[Begin ENTRIES]

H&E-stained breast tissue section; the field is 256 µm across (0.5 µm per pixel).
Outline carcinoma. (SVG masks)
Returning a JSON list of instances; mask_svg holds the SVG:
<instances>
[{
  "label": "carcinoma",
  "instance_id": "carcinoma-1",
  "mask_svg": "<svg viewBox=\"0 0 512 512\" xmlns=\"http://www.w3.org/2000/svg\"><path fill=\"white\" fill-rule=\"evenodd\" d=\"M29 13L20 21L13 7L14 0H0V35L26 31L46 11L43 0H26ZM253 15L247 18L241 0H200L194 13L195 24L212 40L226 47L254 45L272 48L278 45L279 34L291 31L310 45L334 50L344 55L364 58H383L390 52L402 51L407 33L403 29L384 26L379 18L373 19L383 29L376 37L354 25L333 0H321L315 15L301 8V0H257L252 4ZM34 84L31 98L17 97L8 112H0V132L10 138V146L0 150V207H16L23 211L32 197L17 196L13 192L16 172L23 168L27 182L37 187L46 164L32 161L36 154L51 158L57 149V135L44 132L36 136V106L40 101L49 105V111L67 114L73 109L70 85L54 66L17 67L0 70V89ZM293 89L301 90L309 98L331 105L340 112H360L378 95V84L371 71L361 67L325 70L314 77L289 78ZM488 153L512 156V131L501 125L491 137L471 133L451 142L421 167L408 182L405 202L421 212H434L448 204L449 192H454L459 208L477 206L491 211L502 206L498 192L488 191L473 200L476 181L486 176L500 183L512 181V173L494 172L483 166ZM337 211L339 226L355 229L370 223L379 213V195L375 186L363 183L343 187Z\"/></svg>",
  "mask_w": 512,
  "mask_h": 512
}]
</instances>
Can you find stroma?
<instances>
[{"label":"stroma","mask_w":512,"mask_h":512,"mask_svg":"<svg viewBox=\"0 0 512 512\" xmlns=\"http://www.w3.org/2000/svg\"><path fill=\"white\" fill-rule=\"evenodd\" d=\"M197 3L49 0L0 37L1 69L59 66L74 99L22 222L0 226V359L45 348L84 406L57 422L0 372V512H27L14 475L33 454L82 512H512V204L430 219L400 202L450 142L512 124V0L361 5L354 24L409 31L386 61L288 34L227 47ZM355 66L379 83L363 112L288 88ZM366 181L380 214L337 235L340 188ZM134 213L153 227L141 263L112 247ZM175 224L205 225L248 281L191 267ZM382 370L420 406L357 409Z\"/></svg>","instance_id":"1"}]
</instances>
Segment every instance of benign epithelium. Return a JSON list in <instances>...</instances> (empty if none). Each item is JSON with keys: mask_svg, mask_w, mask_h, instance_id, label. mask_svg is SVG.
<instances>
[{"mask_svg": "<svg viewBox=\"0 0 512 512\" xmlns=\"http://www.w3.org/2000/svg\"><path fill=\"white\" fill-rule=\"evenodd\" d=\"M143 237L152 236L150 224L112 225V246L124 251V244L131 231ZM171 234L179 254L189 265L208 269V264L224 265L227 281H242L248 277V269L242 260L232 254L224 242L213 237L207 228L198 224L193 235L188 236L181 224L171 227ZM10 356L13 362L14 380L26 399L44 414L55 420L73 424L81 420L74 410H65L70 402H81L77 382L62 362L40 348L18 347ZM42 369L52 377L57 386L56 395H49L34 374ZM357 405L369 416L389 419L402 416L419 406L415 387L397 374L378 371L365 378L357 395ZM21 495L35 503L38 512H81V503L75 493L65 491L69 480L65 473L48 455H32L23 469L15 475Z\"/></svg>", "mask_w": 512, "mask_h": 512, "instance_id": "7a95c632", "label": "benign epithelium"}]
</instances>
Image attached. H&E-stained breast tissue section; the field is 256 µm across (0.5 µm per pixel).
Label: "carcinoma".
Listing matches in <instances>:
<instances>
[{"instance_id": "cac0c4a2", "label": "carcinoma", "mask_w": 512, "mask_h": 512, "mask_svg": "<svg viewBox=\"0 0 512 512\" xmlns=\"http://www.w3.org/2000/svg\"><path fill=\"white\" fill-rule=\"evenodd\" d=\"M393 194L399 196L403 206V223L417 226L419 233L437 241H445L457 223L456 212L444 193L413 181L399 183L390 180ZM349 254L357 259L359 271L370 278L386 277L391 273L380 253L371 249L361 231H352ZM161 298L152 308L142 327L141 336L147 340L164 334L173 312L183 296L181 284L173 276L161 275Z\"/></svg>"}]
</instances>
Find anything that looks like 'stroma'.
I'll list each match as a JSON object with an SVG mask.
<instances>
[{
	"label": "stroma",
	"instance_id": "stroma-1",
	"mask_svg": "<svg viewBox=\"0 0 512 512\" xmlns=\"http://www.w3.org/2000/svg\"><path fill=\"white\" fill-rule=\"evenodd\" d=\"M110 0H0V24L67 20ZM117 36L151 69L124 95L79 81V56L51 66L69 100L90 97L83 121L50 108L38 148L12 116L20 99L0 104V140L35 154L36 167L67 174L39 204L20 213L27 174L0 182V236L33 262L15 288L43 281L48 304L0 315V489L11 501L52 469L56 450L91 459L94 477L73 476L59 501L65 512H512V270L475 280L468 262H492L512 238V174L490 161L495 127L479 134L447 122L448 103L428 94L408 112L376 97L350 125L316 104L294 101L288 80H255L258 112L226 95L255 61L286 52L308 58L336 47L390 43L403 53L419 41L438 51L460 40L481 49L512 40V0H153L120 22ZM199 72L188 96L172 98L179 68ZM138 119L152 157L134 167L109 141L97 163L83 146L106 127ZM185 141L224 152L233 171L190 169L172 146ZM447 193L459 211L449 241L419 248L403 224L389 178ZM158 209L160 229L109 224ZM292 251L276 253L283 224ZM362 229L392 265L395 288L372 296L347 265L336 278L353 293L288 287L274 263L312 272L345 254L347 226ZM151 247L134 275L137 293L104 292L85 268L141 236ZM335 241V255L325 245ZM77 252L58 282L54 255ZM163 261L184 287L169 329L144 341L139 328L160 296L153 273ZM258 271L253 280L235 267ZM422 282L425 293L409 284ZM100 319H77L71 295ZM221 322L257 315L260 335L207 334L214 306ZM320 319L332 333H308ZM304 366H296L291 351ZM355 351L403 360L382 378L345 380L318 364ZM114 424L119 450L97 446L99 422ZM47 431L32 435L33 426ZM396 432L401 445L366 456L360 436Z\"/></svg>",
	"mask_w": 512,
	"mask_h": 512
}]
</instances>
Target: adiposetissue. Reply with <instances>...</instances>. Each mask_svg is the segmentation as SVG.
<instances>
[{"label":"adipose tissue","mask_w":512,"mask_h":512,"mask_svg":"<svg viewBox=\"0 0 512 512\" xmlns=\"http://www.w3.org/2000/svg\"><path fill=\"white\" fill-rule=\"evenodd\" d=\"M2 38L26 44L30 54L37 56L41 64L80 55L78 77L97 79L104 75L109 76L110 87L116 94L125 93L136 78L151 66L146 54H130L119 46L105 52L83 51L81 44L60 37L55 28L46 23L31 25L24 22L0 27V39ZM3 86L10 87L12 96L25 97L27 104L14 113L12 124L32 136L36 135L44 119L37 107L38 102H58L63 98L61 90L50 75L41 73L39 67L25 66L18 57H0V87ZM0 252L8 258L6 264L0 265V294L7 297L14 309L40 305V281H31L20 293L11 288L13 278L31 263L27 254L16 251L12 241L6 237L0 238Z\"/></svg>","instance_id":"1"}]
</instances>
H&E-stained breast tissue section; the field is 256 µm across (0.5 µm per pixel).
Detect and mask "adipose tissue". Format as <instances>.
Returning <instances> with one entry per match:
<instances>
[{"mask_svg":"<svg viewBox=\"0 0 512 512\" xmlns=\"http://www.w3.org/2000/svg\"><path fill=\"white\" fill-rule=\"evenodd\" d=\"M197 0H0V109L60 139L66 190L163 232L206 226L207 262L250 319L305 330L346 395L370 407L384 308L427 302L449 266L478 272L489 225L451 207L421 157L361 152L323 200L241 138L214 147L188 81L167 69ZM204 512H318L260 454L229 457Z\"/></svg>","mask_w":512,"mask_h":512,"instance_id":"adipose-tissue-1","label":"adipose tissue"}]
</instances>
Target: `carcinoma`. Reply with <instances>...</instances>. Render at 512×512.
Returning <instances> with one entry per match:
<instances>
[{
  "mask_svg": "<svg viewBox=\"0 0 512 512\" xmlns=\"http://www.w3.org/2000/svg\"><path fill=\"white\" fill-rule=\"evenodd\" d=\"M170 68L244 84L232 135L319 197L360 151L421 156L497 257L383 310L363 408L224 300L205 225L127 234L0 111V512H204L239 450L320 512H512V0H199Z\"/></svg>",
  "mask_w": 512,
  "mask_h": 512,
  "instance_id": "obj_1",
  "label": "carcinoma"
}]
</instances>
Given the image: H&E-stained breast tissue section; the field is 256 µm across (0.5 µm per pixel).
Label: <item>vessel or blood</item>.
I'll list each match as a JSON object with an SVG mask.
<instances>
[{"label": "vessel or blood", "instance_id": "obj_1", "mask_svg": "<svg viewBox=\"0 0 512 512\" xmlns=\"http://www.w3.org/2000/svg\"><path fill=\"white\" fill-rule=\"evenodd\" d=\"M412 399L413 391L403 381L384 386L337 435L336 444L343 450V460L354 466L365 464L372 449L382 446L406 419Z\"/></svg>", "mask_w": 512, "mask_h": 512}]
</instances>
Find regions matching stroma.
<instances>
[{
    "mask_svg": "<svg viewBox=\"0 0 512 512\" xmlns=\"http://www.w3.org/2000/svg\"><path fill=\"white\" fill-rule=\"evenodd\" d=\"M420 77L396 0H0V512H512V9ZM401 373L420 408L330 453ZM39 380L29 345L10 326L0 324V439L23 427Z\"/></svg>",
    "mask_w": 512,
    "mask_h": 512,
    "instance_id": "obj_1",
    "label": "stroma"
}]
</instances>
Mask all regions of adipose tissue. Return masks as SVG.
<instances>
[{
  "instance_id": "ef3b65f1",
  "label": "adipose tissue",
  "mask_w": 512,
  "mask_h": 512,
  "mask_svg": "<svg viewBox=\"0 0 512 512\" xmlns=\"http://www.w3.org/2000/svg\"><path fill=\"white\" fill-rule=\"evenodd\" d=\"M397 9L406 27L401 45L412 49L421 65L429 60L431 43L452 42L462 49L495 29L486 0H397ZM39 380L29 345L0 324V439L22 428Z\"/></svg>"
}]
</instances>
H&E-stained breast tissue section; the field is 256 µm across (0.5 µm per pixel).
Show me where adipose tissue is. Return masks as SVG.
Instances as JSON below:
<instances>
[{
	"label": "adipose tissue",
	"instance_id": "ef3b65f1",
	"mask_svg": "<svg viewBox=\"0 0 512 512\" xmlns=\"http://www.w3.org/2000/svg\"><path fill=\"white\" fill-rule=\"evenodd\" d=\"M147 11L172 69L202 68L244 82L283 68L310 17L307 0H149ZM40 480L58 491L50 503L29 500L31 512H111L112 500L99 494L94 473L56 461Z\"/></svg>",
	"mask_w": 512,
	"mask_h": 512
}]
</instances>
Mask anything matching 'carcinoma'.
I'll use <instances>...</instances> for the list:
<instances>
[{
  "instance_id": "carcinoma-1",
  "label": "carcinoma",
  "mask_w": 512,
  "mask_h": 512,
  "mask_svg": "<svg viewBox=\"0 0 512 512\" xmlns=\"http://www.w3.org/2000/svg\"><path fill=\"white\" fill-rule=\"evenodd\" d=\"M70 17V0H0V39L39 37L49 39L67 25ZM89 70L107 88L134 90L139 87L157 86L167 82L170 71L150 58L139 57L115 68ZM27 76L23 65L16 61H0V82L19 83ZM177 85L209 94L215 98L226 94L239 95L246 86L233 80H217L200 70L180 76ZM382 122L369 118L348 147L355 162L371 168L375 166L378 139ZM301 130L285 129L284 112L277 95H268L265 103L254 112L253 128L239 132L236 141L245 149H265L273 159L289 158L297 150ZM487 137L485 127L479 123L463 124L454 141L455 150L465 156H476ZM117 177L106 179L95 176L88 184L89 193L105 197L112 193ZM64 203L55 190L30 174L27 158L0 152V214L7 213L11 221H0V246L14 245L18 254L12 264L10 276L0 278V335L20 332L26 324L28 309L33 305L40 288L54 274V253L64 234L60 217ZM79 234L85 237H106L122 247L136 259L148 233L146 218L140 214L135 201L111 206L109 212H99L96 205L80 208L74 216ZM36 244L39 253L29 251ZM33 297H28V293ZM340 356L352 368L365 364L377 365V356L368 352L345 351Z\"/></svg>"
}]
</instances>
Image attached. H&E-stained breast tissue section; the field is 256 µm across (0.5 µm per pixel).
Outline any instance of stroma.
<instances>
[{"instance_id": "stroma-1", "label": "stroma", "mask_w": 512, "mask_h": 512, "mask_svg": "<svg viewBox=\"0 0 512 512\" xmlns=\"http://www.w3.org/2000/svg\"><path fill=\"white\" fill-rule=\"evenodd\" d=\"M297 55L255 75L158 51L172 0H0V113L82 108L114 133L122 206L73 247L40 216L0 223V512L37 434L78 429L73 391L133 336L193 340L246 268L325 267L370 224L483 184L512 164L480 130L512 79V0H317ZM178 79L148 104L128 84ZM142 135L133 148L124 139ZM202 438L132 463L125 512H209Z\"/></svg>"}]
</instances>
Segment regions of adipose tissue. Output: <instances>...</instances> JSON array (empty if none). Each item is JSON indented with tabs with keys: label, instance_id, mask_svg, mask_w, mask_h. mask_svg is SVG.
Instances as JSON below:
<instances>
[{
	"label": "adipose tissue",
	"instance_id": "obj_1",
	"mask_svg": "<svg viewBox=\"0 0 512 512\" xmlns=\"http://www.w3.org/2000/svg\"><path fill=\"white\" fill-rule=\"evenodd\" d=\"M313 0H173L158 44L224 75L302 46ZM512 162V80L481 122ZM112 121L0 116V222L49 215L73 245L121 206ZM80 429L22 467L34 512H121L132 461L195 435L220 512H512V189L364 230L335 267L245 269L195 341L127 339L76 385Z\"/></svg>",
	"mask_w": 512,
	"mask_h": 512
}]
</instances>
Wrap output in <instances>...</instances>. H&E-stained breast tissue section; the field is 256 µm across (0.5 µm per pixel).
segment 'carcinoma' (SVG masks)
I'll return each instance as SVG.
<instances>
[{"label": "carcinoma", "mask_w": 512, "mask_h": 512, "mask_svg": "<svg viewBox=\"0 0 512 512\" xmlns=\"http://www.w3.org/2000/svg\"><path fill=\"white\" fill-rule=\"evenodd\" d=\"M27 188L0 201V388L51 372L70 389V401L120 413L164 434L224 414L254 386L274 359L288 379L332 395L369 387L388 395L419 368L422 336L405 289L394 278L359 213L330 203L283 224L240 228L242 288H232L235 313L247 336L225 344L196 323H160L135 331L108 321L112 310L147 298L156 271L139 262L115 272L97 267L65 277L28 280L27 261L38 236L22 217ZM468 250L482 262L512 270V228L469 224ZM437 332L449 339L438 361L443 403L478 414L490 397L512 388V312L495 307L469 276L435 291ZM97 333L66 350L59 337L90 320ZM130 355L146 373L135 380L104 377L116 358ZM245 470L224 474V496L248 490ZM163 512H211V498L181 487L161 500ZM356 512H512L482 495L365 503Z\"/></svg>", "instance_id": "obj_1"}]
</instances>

[End ENTRIES]

# WHAT IS EXPECTED:
Would you quote everything above from the line containing "Render at 512×512." down to the line containing "Given the image: H&E-stained"? Include both of those lines and nothing else.

# TASK OUTPUT:
Target: `carcinoma`. Reply with <instances>...</instances>. Render at 512×512.
Returning <instances> with one entry per match:
<instances>
[{
  "mask_svg": "<svg viewBox=\"0 0 512 512\" xmlns=\"http://www.w3.org/2000/svg\"><path fill=\"white\" fill-rule=\"evenodd\" d=\"M170 68L244 84L232 135L319 197L360 151L421 156L497 257L383 310L363 408L224 300L205 225L127 234L0 111V512H204L239 450L320 512H512V0H199Z\"/></svg>",
  "mask_w": 512,
  "mask_h": 512,
  "instance_id": "obj_1",
  "label": "carcinoma"
}]
</instances>
Given the image: H&E-stained breast tissue section; the field is 256 µm across (0.5 µm per pixel).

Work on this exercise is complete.